§ TASK DETAILS:
In the records below, find the line that contains "none -> purple brick G8:G9 level 3" and repeat it, along with each line after it, exactly as written.

Recorded data
Start of Block

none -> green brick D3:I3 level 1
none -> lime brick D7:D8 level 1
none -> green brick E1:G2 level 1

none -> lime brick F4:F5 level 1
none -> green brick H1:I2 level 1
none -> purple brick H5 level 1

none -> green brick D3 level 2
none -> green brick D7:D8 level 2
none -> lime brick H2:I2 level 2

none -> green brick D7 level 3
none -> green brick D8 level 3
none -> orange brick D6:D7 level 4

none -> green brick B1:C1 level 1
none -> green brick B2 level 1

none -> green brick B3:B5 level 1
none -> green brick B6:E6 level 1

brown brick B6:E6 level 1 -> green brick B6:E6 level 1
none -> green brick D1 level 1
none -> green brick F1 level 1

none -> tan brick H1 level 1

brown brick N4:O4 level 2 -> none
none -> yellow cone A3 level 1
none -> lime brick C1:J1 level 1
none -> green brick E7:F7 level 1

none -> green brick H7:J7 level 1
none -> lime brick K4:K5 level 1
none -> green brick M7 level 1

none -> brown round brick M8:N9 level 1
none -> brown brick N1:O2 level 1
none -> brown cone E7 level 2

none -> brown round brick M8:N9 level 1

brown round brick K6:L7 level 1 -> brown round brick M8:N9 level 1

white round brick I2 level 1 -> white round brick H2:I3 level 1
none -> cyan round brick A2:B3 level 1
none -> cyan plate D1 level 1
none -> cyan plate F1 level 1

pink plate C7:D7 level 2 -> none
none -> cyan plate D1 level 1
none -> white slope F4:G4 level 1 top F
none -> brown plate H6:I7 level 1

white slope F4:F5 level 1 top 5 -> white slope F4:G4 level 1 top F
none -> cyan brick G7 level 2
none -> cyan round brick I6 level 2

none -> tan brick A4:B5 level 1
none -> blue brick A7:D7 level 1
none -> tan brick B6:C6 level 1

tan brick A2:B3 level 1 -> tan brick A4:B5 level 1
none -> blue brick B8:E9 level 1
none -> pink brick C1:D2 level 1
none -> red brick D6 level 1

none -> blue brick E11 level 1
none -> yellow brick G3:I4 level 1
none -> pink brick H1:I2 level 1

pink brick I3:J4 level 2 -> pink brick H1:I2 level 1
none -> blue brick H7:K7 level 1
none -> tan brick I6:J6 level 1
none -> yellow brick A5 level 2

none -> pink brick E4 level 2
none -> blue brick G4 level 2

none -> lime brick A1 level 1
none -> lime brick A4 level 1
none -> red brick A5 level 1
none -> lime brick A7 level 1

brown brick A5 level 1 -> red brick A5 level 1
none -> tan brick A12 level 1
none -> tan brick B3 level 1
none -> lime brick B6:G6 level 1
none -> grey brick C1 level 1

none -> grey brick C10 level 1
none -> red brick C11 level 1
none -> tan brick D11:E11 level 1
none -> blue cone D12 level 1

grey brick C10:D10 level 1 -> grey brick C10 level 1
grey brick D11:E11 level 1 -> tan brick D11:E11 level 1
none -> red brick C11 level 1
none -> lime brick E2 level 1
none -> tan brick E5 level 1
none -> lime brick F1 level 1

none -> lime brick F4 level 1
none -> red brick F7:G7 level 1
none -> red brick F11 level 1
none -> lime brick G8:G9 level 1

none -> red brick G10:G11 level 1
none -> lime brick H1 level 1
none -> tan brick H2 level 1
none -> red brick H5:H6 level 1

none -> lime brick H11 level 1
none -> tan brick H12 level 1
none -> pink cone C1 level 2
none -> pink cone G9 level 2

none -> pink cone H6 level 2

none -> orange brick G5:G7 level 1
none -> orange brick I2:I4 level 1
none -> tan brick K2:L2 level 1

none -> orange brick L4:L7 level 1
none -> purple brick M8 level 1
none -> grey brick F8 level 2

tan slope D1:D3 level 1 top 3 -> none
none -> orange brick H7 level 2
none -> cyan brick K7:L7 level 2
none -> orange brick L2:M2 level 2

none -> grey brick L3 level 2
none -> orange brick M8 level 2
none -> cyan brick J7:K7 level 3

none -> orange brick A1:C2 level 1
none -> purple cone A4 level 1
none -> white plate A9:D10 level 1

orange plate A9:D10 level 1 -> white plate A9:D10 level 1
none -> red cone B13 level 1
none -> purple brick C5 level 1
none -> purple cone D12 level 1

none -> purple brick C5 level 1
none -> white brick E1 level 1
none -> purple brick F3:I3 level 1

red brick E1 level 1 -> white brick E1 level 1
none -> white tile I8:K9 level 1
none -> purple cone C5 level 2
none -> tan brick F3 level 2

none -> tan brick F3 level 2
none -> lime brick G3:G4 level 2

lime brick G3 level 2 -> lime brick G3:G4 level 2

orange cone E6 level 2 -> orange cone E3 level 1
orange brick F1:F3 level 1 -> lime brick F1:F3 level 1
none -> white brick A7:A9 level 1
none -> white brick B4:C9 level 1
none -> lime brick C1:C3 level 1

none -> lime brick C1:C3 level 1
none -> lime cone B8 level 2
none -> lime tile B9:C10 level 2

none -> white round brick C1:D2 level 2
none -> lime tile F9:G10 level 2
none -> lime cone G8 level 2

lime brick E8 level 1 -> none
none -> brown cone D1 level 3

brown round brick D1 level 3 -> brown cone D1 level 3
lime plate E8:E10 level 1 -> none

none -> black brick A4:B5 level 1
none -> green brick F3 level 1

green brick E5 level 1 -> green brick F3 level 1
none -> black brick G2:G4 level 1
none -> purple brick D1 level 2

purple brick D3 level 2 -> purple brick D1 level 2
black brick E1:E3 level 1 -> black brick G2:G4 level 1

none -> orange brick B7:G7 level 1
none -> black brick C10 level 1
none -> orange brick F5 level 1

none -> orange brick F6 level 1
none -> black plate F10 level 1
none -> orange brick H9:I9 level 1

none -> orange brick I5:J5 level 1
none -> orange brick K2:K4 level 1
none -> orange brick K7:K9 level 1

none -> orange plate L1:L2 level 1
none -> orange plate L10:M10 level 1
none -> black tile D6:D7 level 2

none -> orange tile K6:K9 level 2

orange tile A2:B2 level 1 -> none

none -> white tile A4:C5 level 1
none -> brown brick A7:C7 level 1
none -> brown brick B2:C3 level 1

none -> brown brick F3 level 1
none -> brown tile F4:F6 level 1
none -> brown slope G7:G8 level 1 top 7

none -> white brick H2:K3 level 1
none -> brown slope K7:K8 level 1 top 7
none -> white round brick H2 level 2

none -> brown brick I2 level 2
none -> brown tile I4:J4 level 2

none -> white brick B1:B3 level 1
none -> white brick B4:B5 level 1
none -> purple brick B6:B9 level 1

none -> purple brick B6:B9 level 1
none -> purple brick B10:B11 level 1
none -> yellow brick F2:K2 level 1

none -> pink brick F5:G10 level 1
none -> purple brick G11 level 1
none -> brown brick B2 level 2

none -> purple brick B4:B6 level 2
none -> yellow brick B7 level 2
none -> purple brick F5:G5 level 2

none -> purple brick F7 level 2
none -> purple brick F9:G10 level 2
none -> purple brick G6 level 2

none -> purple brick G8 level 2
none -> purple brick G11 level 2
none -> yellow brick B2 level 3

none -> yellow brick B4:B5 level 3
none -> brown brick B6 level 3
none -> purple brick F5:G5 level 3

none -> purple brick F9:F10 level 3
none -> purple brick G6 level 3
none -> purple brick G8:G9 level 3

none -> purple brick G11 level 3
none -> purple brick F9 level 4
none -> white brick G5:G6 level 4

End of Block

§ ANSWER TO THIS PROBLEM:
none -> purple brick G8:G9 level 3

none -> purple brick G11 level 3
none -> purple brick F9 level 4
none -> white brick G5:G6 level 4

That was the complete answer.